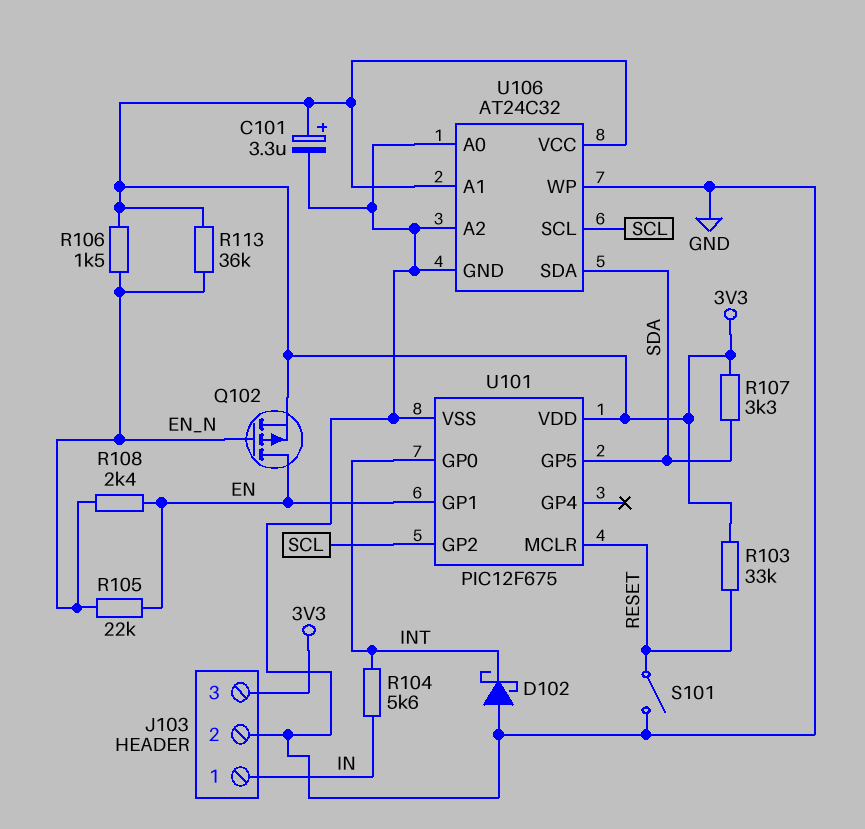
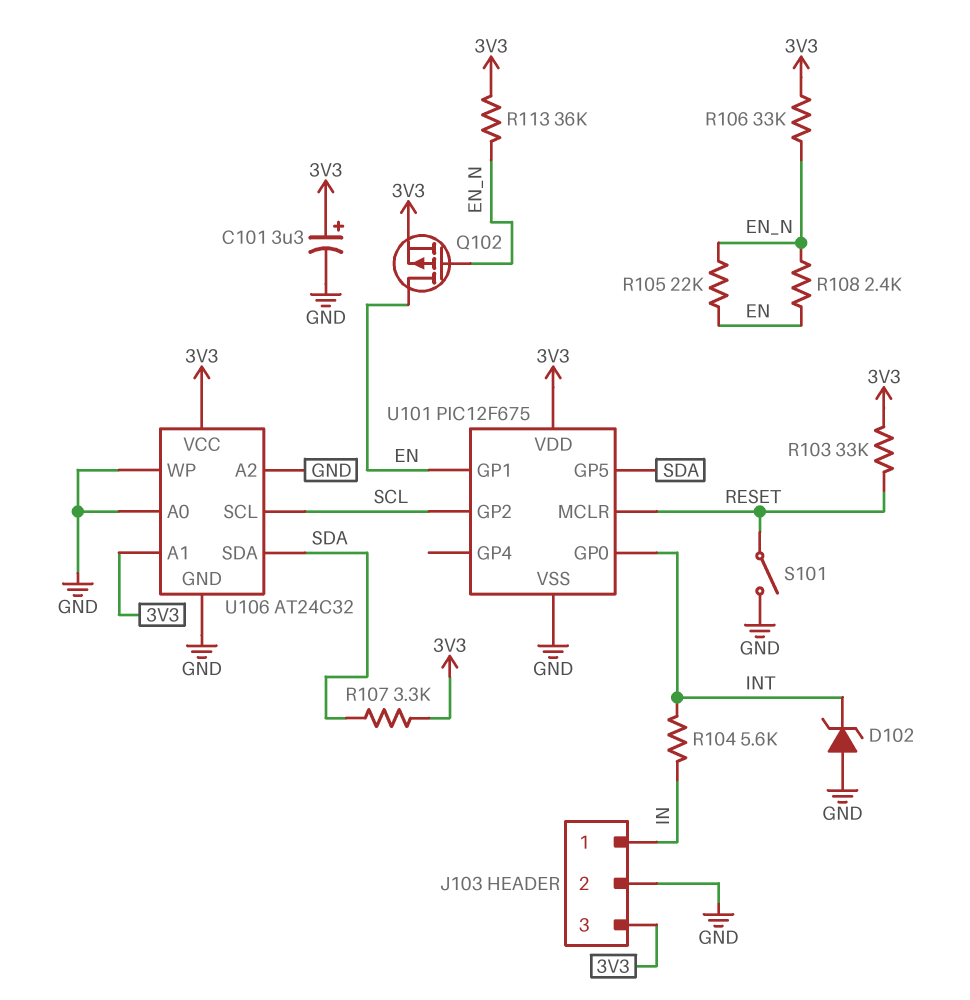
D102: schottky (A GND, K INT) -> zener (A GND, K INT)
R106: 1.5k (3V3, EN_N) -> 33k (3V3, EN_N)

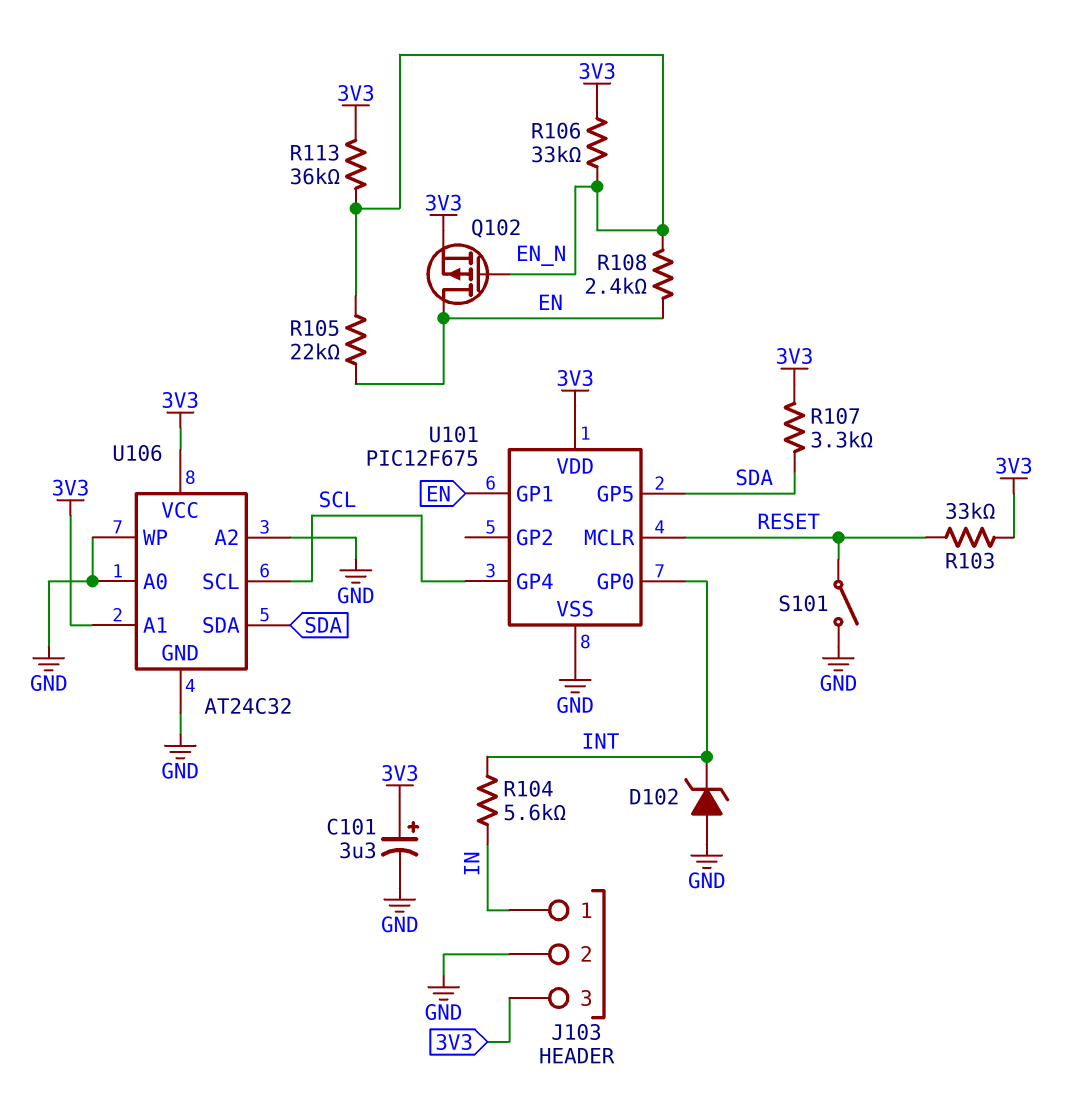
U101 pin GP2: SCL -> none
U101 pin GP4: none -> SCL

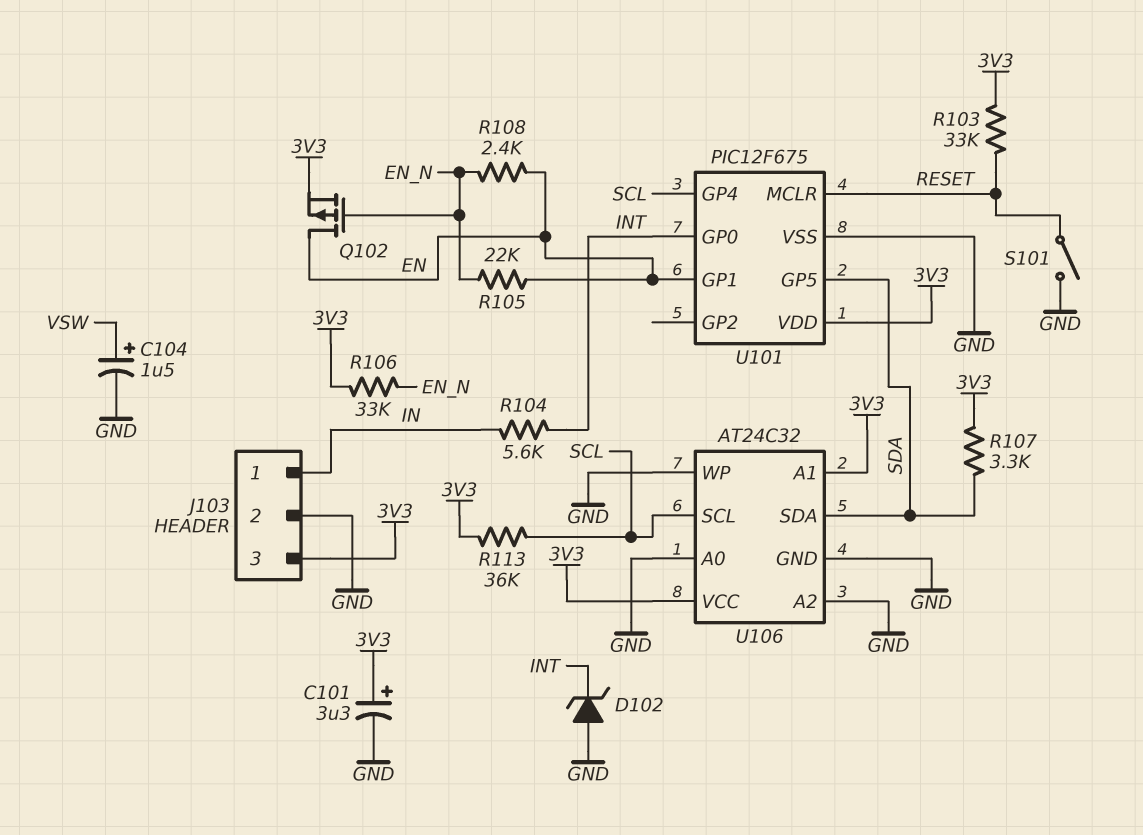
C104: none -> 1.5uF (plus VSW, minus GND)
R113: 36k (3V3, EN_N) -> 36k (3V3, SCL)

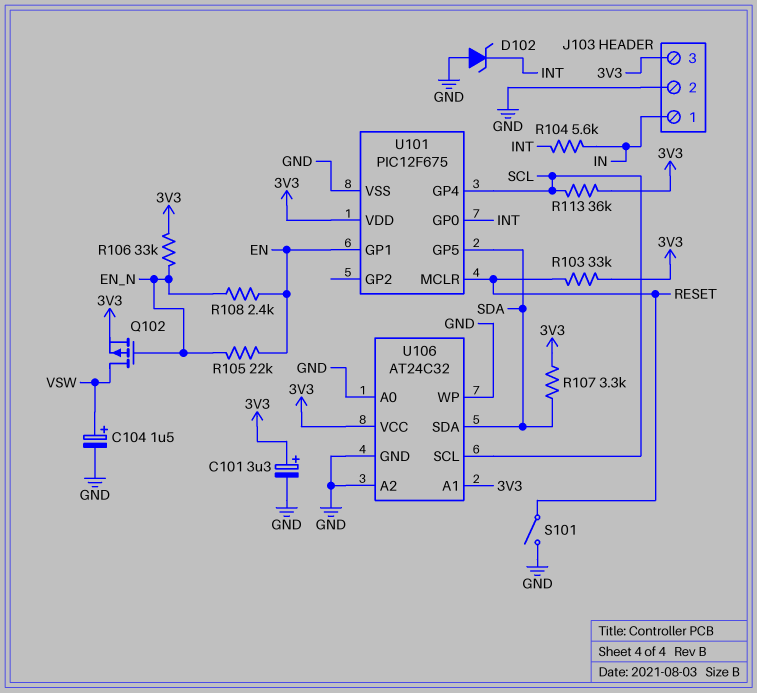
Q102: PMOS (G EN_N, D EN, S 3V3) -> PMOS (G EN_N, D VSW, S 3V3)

● ● ● ●

> [EXERCISE]: Retype every entry verbatim and exclude the pictures from the copy.

> [RESULT]:
D102: schottky (A GND, K INT) -> zener (A GND, K INT)
R106: 1.5k (3V3, EN_N) -> 33k (3V3, EN_N)

U101 pin GP2: SCL -> none
U101 pin GP4: none -> SCL

C104: none -> 1.5uF (plus VSW, minus GND)
R113: 36k (3V3, EN_N) -> 36k (3V3, SCL)

Q102: PMOS (G EN_N, D EN, S 3V3) -> PMOS (G EN_N, D VSW, S 3V3)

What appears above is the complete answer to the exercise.